TASK DETAILS | Without including any pictures, write out the data below exactly.

DATA FOR THE TASK |
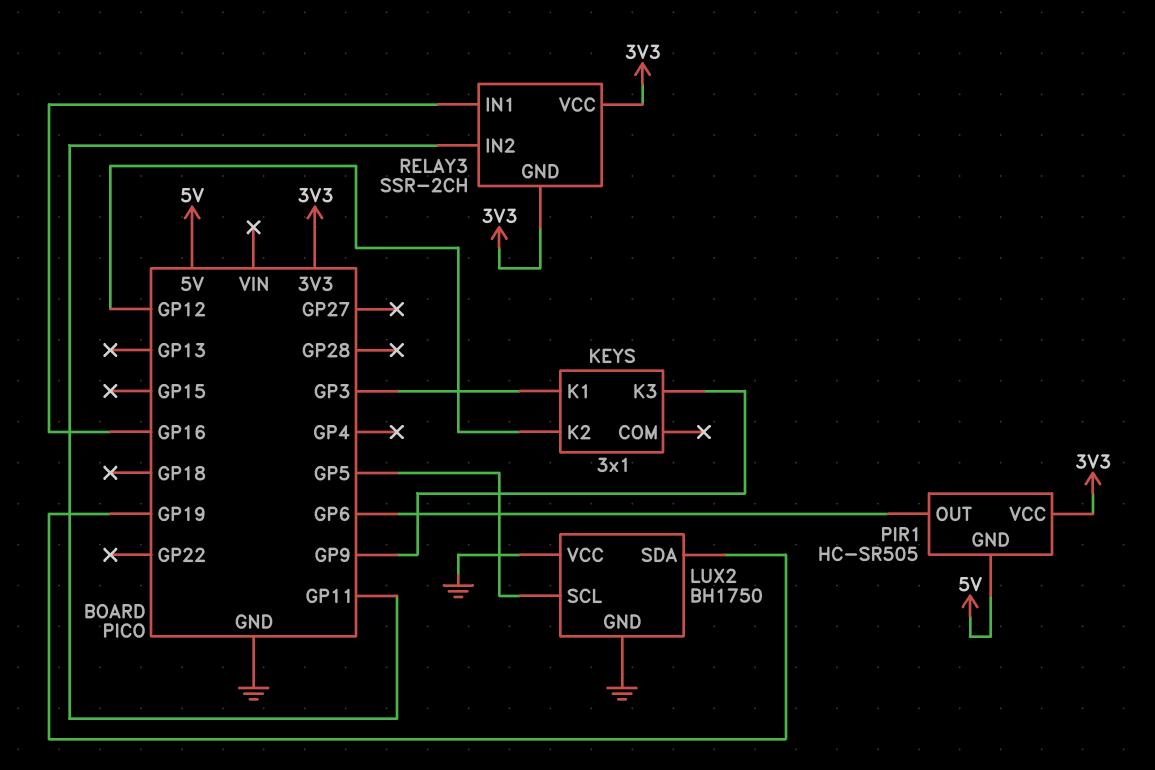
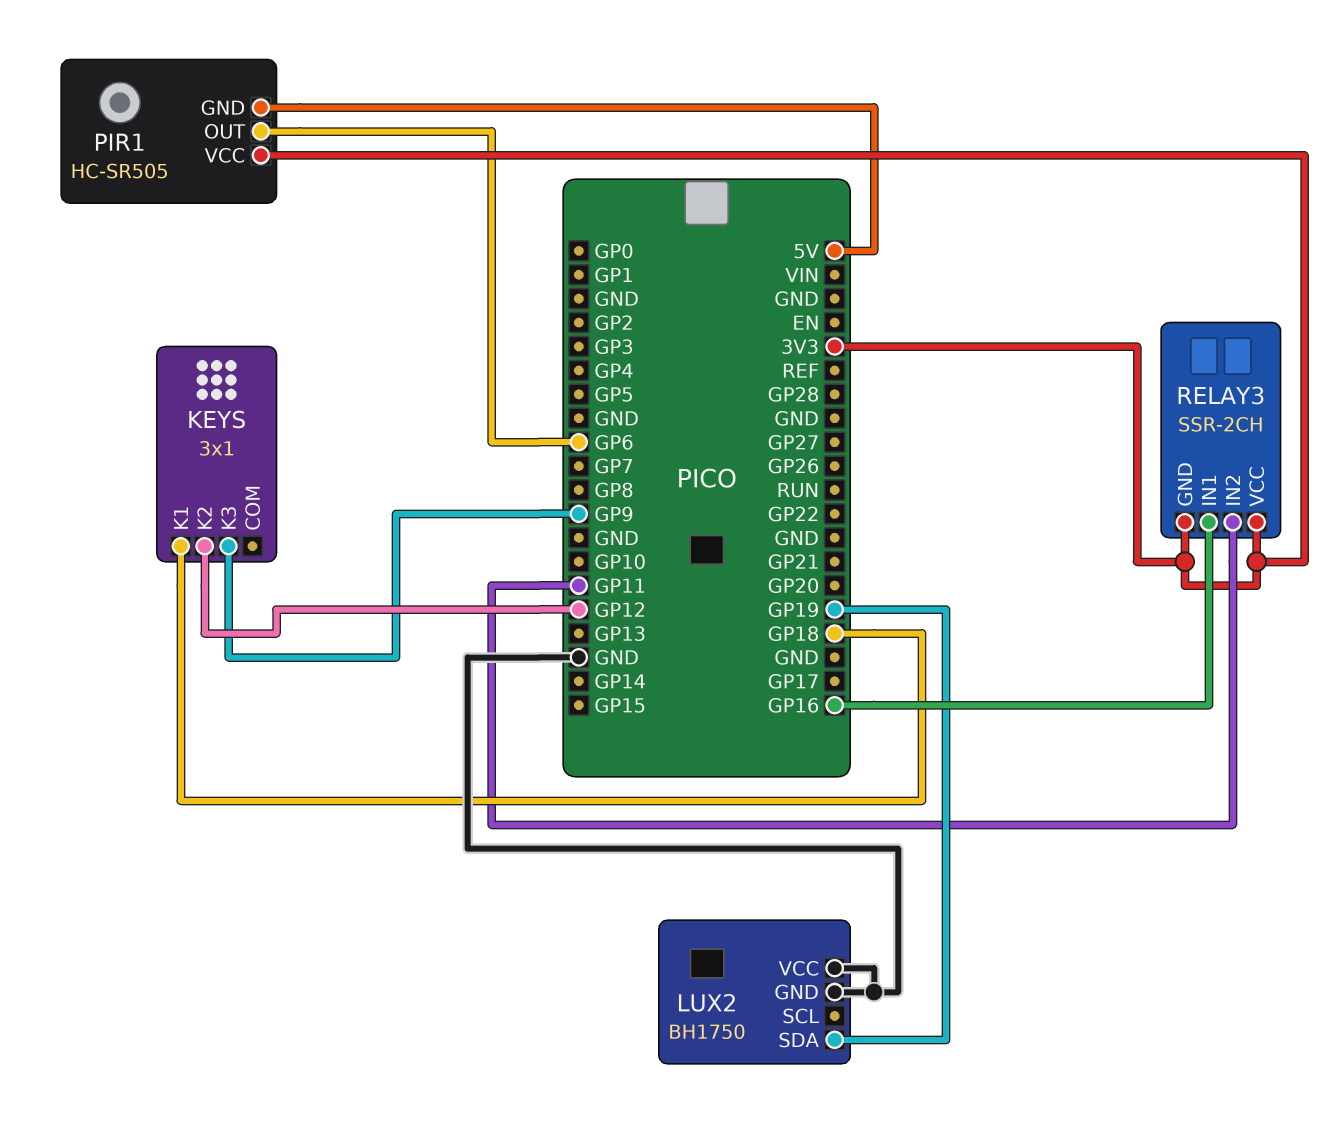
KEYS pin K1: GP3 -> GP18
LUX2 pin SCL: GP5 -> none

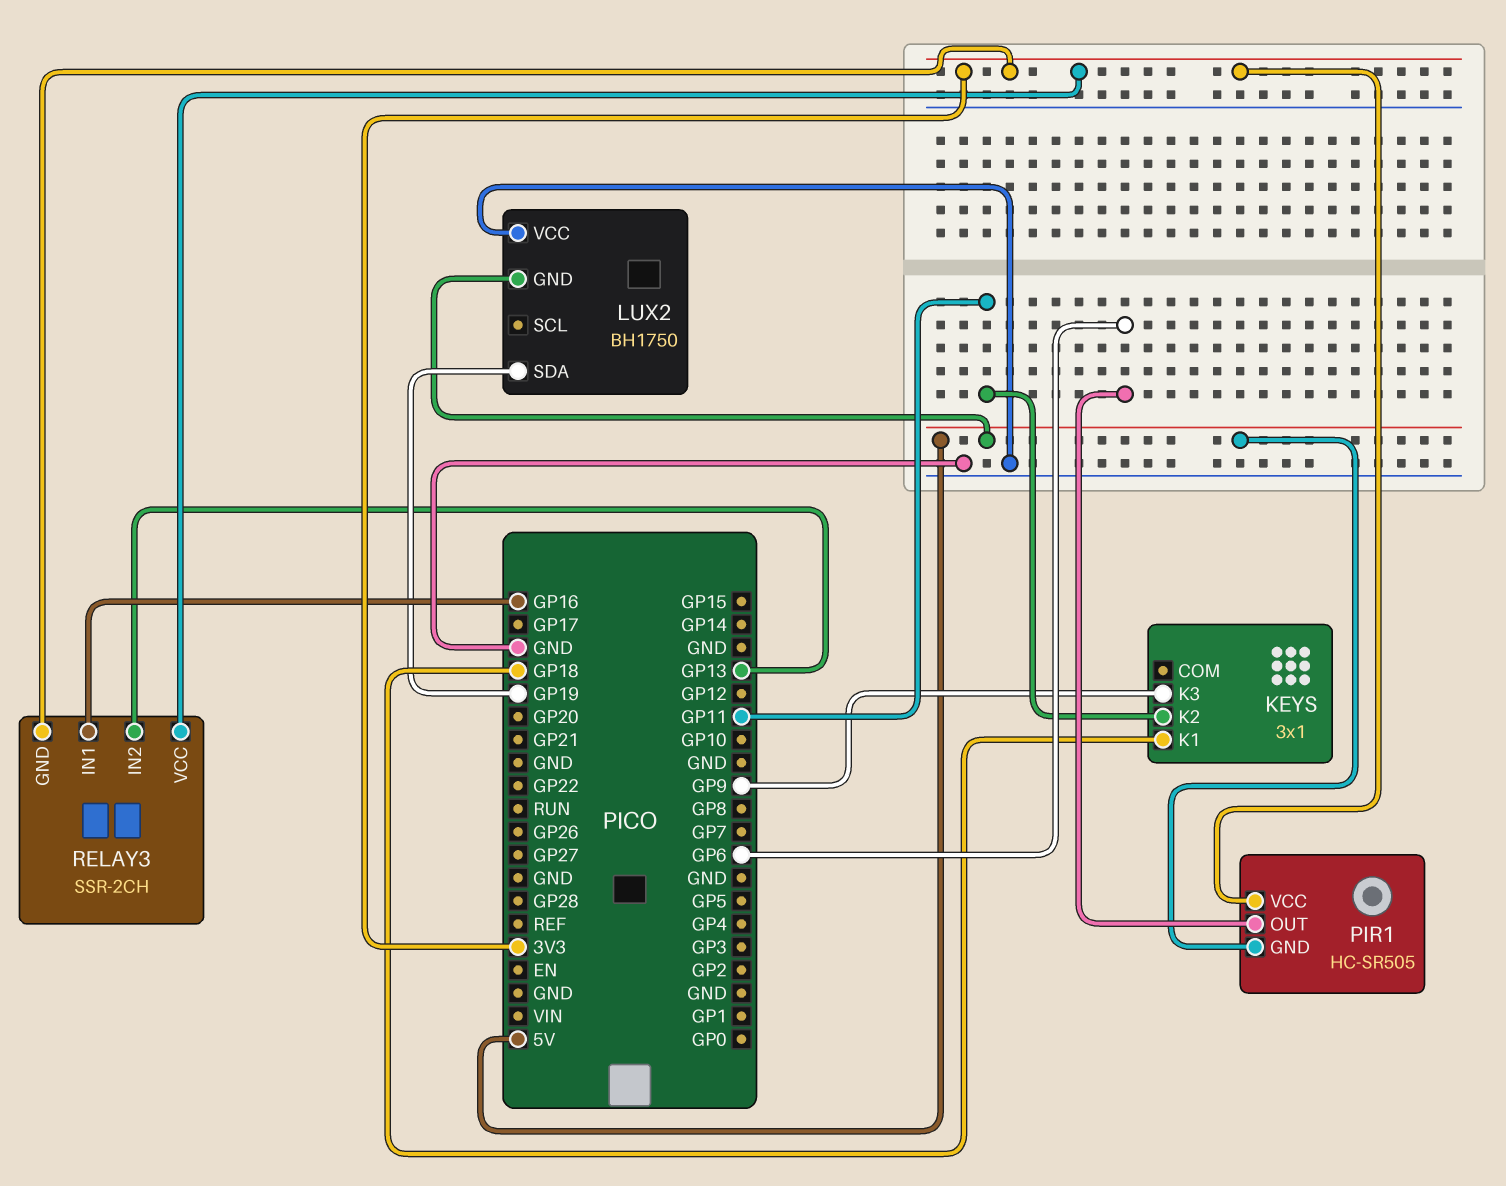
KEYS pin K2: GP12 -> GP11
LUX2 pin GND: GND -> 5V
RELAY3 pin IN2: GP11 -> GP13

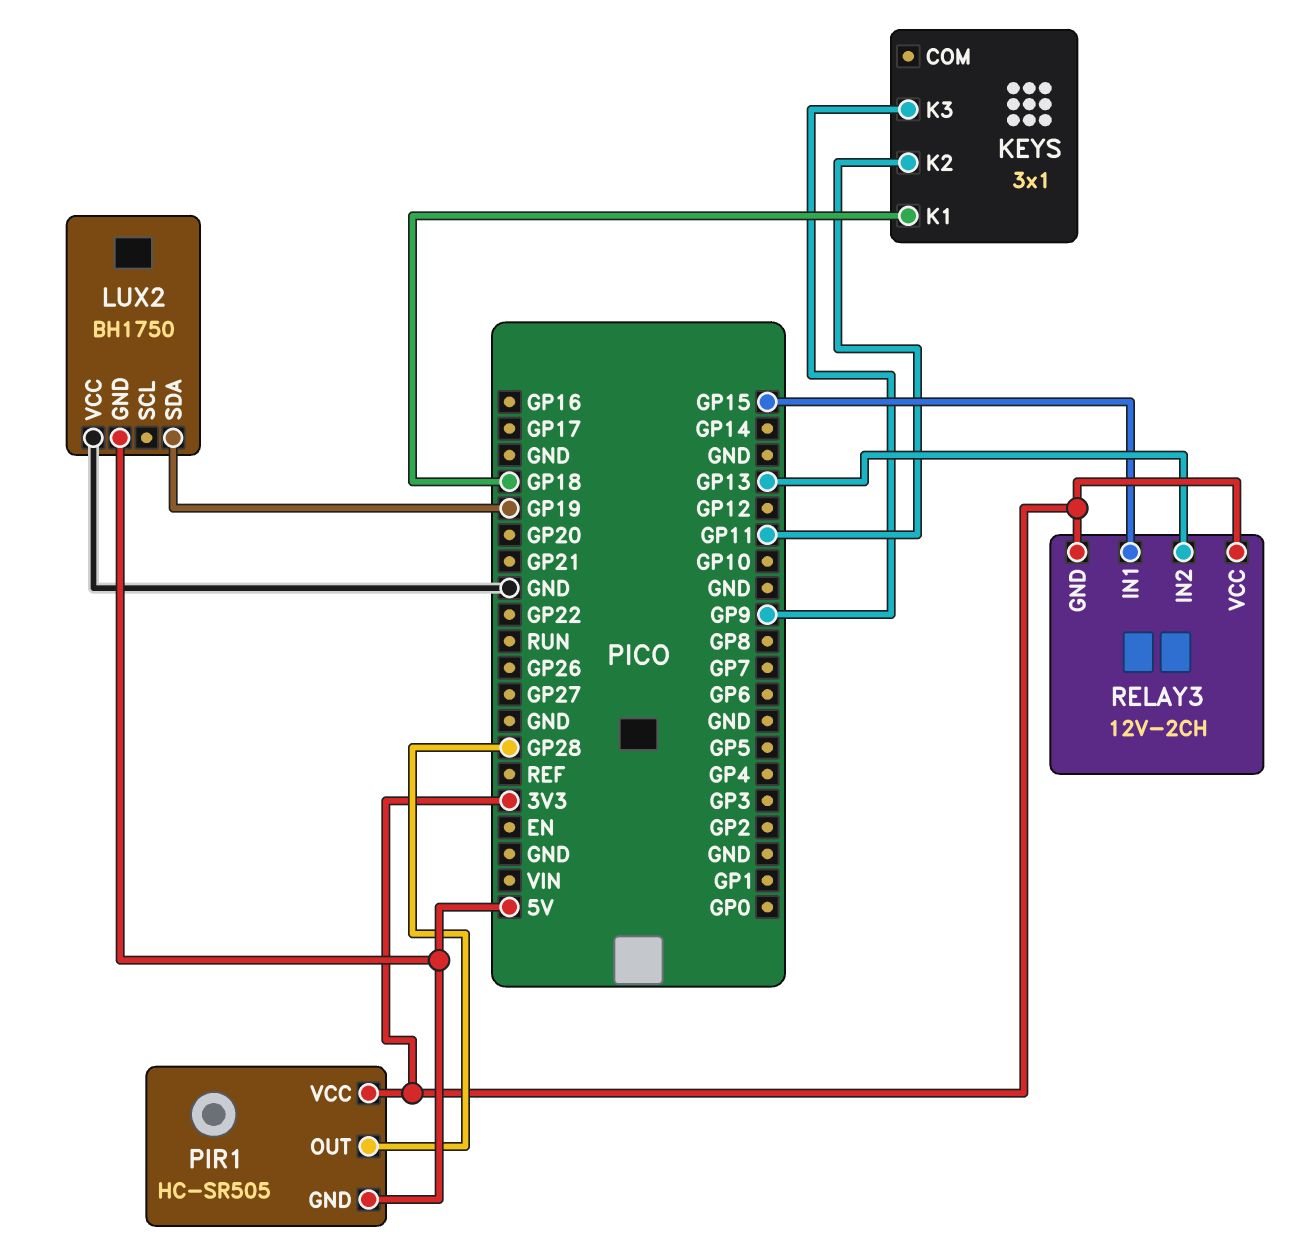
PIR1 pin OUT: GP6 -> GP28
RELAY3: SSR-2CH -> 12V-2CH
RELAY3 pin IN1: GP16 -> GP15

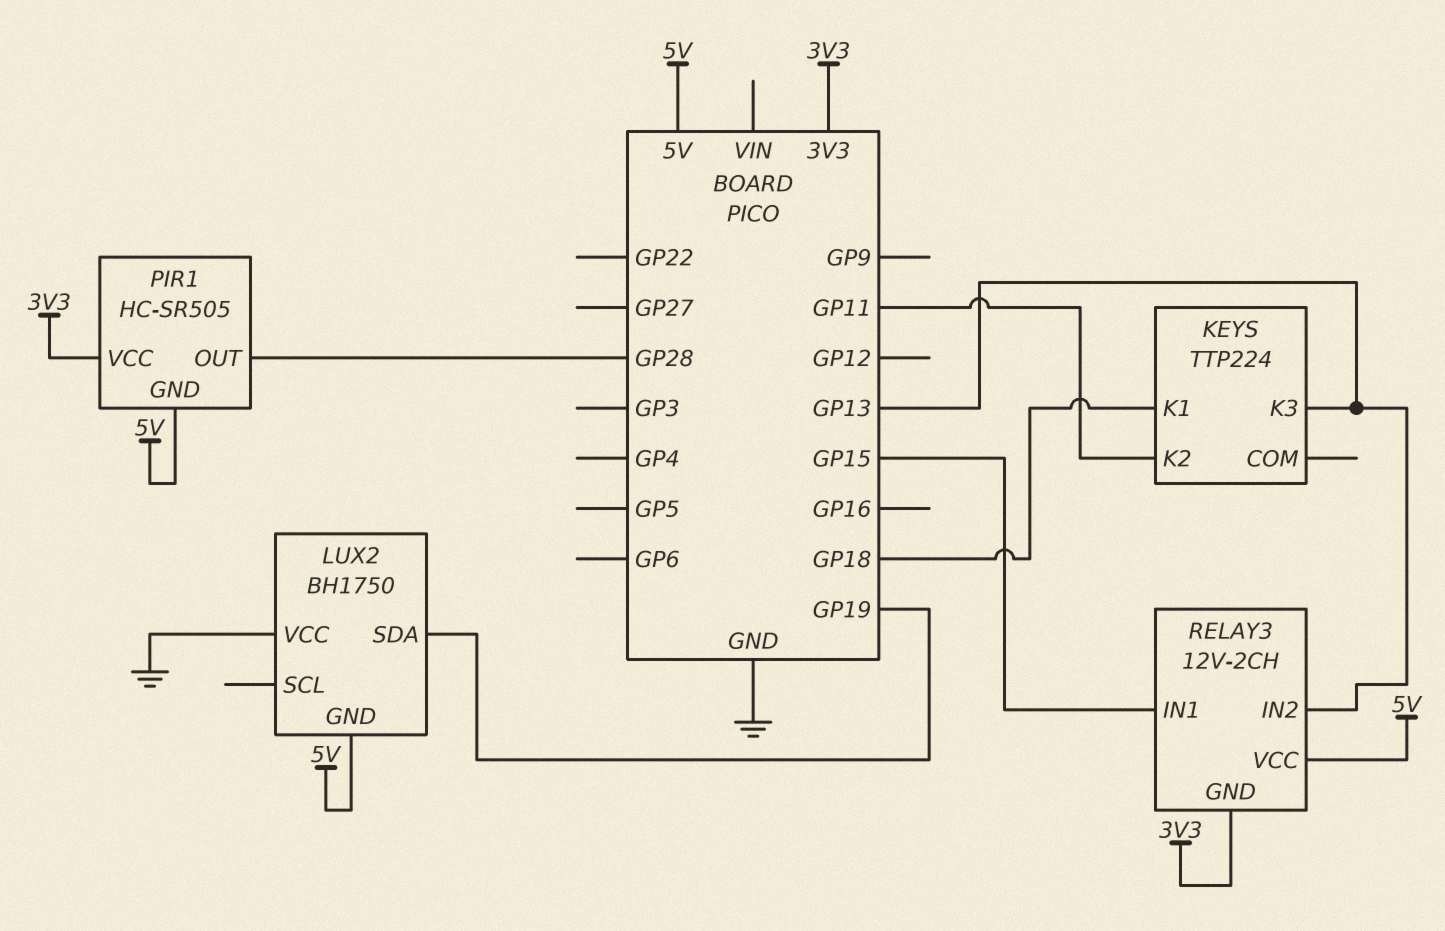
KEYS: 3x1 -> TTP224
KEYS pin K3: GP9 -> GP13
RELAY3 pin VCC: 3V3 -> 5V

SOLVED PROBLEM |
KEYS pin K1: GP3 -> GP18
LUX2 pin SCL: GP5 -> none

KEYS pin K2: GP12 -> GP11
LUX2 pin GND: GND -> 5V
RELAY3 pin IN2: GP11 -> GP13

PIR1 pin OUT: GP6 -> GP28
RELAY3: SSR-2CH -> 12V-2CH
RELAY3 pin IN1: GP16 -> GP15

KEYS: 3x1 -> TTP224
KEYS pin K3: GP9 -> GP13
RELAY3 pin VCC: 3V3 -> 5V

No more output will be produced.